Below are entries; copy exactly the lines from the one with "red tile B1:C1" through the one with "none -> yellow plate D4:E4 level 1", both included, and leave out the rest.

RECORDS PROVIDED:
* * * * * * *

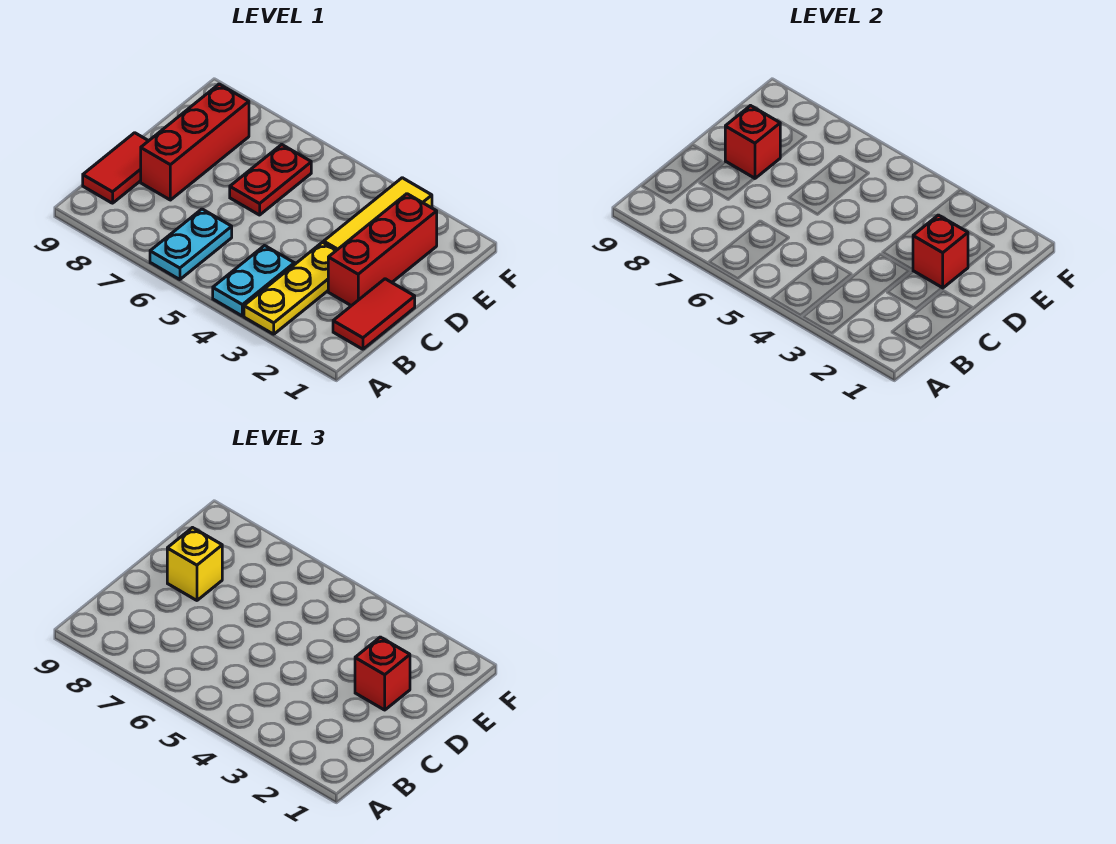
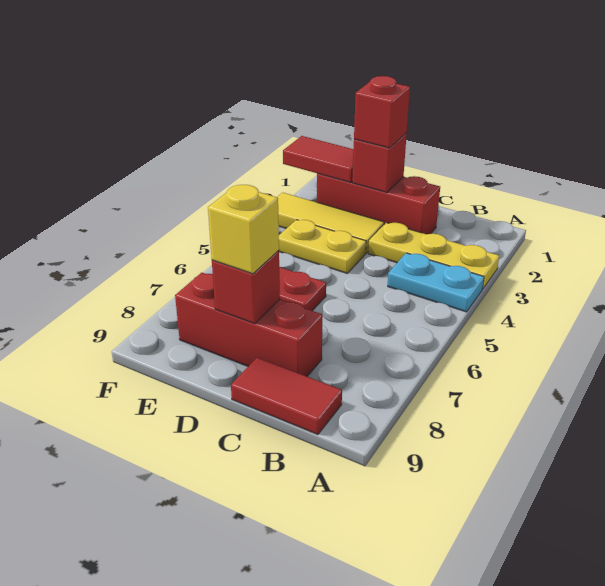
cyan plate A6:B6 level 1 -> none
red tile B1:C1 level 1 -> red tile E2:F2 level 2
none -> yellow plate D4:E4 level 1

* * * * * * *

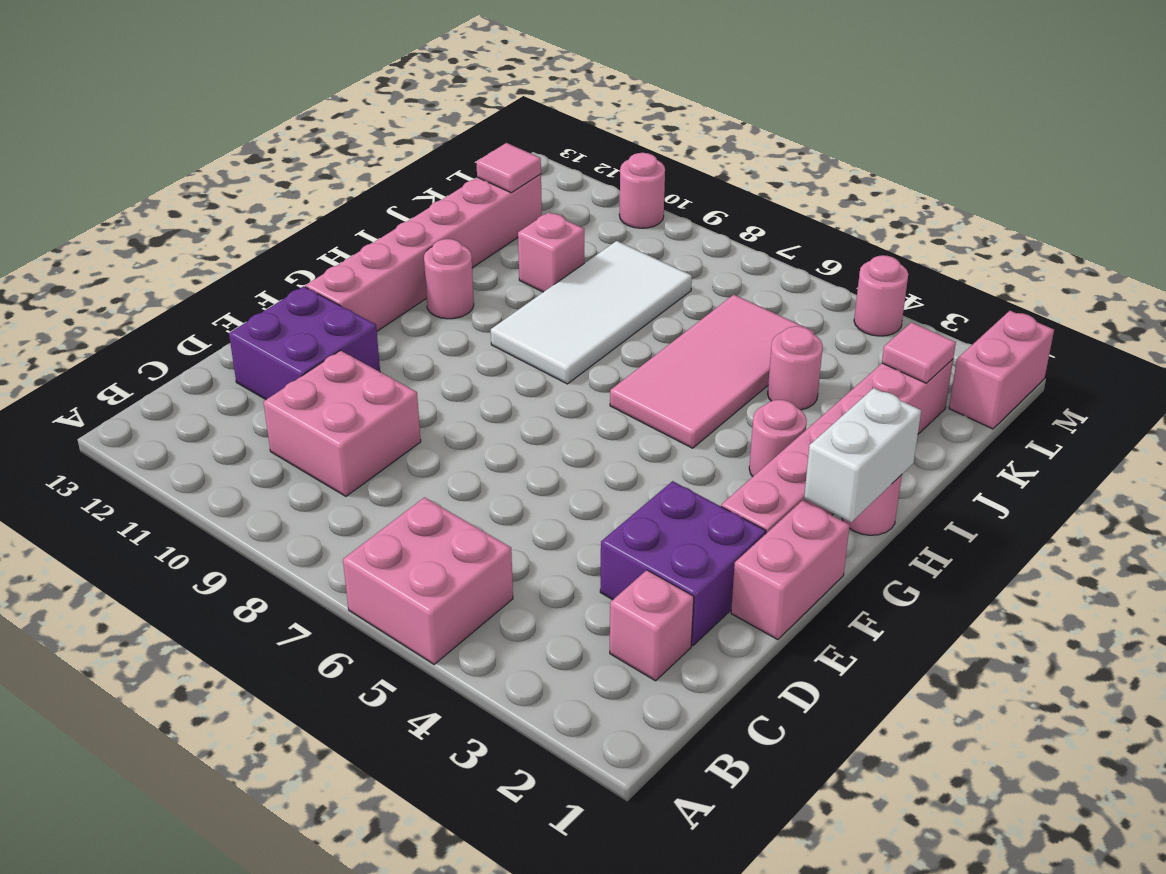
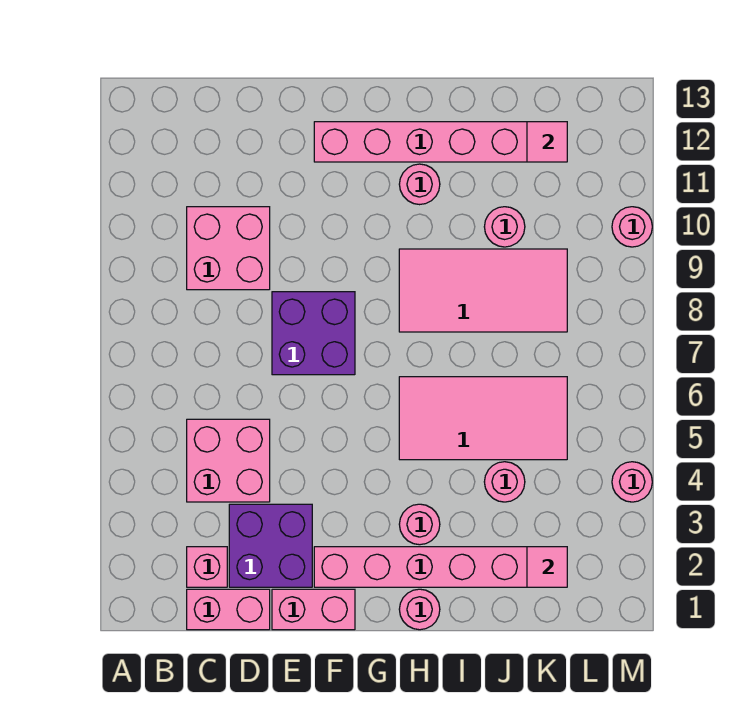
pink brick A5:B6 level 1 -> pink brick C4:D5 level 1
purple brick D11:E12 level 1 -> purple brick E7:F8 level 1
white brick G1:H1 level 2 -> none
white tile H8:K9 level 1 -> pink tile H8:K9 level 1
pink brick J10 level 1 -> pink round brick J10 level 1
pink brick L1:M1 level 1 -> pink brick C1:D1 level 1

* * * * * * *

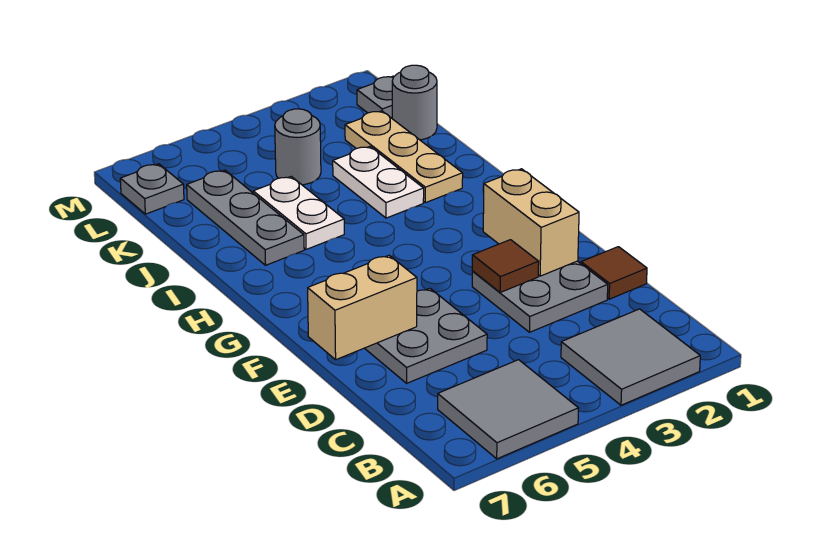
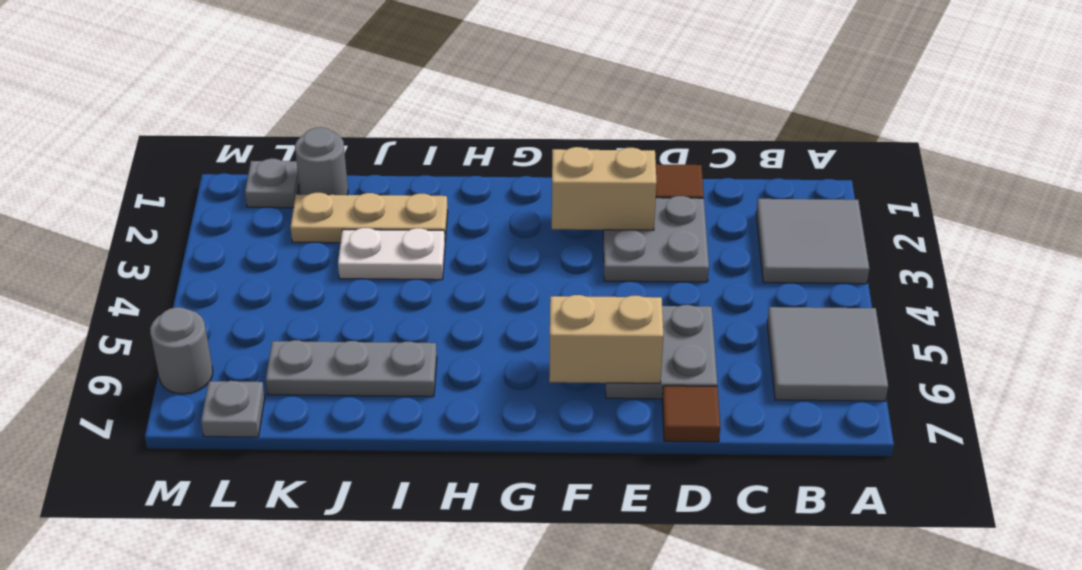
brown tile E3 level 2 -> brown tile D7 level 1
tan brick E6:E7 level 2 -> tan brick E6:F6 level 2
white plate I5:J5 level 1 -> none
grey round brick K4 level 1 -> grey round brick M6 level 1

* * * * * * *

SOLVED PROBLEM:
red tile B1:C1 level 1 -> red tile E2:F2 level 2
none -> yellow plate D4:E4 level 1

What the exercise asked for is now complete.